┌──
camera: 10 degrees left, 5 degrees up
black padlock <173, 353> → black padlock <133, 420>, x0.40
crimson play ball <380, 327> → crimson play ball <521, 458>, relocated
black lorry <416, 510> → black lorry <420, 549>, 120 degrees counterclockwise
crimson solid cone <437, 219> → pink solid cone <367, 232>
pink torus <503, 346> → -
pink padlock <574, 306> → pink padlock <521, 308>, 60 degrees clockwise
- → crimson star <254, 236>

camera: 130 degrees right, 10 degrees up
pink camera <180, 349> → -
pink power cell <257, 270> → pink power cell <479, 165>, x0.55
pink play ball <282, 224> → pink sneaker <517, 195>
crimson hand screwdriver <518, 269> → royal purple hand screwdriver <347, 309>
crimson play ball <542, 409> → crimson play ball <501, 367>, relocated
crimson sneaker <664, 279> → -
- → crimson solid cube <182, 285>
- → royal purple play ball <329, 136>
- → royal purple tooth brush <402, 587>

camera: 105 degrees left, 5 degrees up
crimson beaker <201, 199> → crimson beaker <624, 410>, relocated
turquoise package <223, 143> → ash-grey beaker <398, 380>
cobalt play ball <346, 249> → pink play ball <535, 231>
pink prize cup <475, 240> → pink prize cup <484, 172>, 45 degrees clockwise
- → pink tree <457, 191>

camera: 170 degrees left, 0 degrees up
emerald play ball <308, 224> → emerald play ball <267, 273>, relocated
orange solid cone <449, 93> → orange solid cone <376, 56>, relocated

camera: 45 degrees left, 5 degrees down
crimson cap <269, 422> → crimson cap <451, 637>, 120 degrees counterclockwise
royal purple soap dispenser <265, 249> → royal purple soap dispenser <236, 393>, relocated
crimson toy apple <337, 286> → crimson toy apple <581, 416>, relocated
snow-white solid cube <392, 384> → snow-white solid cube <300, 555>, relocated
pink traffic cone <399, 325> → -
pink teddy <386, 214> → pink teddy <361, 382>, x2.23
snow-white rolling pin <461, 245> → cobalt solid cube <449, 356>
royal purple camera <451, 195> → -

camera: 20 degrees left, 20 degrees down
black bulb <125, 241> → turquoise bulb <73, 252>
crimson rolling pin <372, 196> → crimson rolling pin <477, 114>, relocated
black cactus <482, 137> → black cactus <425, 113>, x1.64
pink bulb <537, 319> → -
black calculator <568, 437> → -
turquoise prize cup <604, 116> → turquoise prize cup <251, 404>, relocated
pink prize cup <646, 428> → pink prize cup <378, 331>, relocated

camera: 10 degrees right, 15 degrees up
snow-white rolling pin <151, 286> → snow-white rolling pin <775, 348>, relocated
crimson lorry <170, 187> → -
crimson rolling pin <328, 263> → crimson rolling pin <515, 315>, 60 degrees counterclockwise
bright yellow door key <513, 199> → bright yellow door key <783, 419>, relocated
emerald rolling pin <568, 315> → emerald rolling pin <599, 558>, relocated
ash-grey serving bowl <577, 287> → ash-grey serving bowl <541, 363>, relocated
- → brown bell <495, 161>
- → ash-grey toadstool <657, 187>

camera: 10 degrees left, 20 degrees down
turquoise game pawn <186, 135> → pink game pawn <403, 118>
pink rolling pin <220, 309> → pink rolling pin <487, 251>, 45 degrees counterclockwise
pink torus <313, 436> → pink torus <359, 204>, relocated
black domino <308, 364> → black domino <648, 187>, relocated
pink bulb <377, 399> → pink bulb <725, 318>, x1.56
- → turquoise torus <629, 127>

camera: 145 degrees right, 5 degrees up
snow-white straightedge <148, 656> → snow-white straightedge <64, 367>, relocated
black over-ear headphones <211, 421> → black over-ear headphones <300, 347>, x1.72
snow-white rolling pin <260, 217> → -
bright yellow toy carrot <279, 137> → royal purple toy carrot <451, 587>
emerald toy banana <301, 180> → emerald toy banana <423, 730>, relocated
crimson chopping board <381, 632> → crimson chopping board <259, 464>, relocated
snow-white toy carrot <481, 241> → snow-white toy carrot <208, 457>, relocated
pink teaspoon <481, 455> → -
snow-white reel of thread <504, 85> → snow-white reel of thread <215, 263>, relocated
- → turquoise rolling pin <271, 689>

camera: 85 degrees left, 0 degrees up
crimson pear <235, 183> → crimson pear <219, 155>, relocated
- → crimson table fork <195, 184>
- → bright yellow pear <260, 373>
└──
» **WORK INSTRUCTIONS**: The expected output is each line of the records above that includes the word "padlock".

» **RESULT OF THE TASK**:
black padlock <173, 353> → black padlock <133, 420>, x0.40
pink padlock <574, 306> → pink padlock <521, 308>, 60 degrees clockwise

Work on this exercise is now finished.